**TASK DETAILS:**
Find the line in the entries below that contains "tan plate D8:E9". Repeat it exactly, and every line after it through the line that contains "green brick L2".

**AVAILABLE RECORDS:**
+--

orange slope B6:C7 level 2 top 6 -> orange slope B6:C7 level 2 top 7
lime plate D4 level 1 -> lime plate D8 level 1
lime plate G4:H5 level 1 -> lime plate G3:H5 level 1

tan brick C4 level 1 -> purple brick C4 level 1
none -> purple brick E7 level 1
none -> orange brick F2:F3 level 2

+--

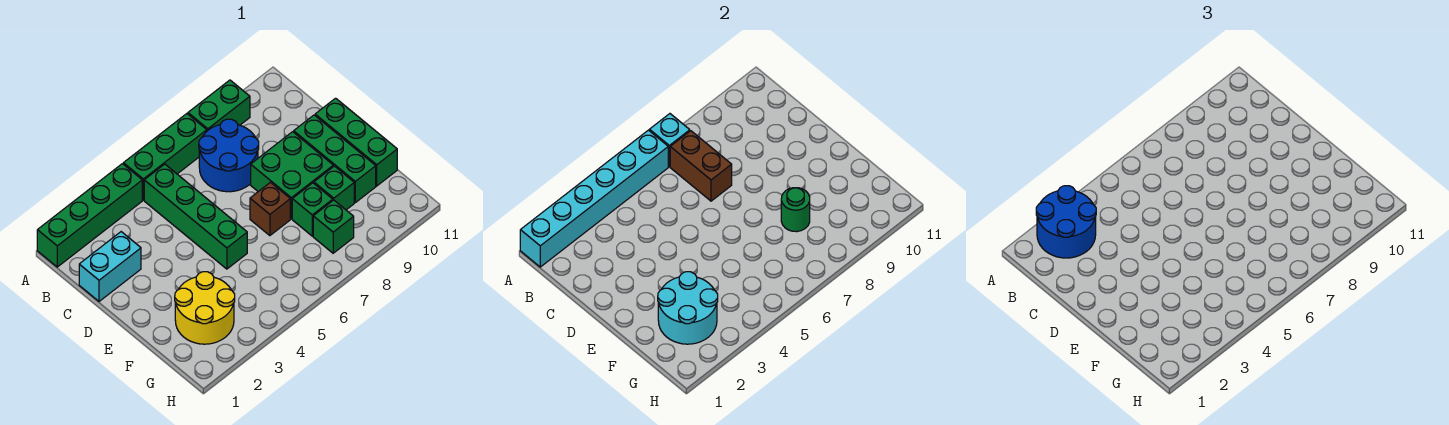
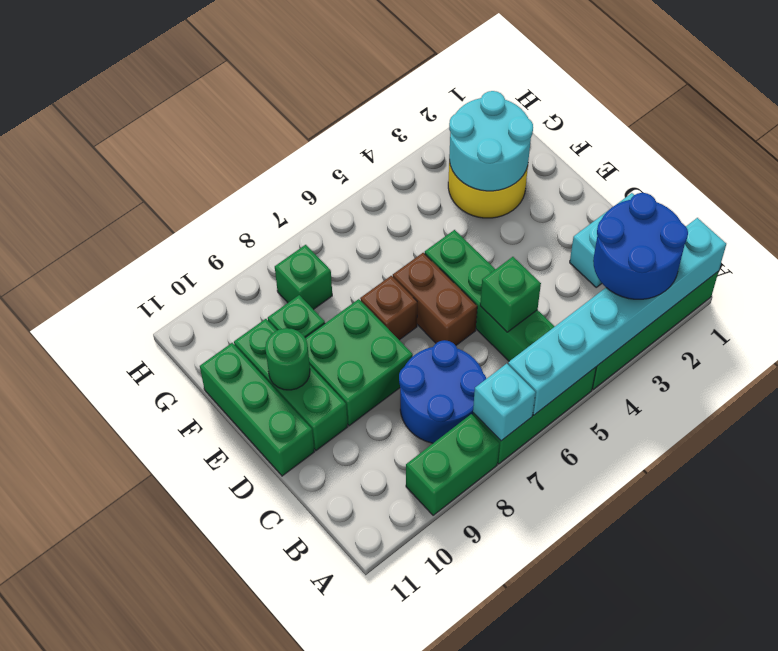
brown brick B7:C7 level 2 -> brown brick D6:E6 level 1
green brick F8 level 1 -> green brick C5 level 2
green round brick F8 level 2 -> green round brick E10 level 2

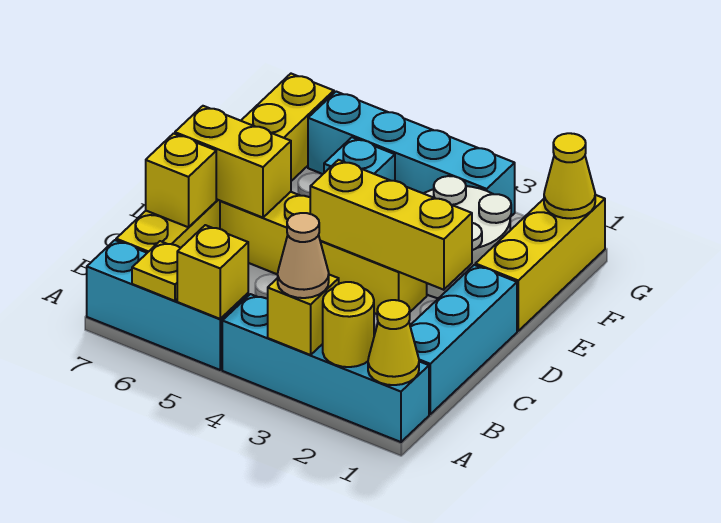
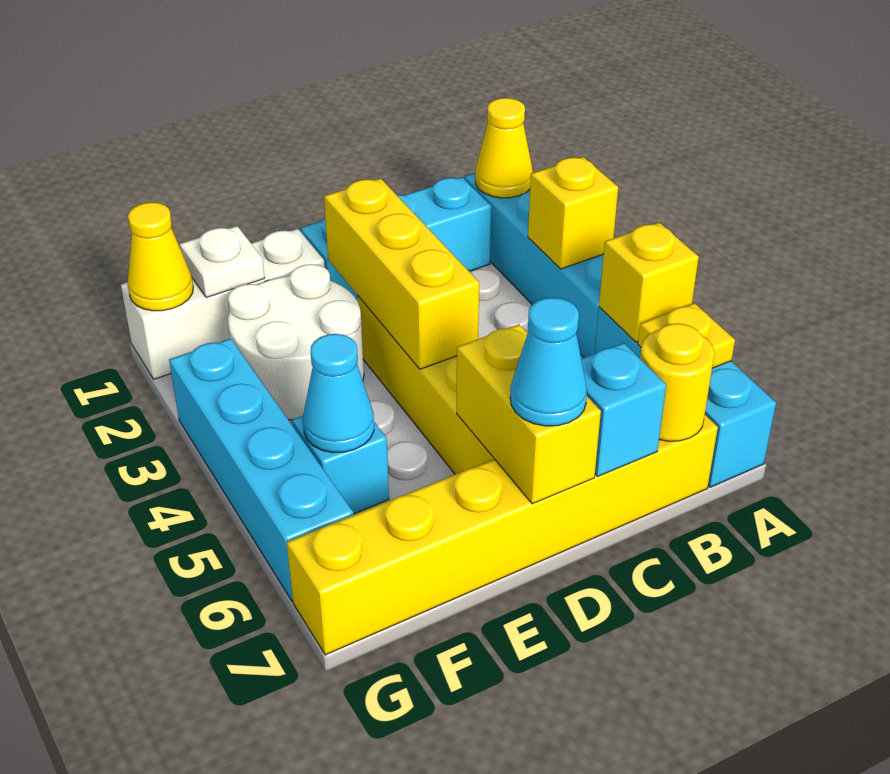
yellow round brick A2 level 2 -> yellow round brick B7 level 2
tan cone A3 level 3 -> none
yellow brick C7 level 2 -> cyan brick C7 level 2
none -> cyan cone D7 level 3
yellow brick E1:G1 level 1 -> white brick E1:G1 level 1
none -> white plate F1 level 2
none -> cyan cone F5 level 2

+--

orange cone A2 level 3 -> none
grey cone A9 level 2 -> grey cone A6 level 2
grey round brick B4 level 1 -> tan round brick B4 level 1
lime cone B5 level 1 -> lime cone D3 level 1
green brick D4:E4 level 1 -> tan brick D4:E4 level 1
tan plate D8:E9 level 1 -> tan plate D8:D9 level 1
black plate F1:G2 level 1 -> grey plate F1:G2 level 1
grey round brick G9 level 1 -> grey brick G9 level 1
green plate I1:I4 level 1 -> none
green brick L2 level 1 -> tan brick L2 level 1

+--

**THE ANSWER:**
tan plate D8:E9 level 1 -> tan plate D8:D9 level 1
black plate F1:G2 level 1 -> grey plate F1:G2 level 1
grey round brick G9 level 1 -> grey brick G9 level 1
green plate I1:I4 level 1 -> none
green brick L2 level 1 -> tan brick L2 level 1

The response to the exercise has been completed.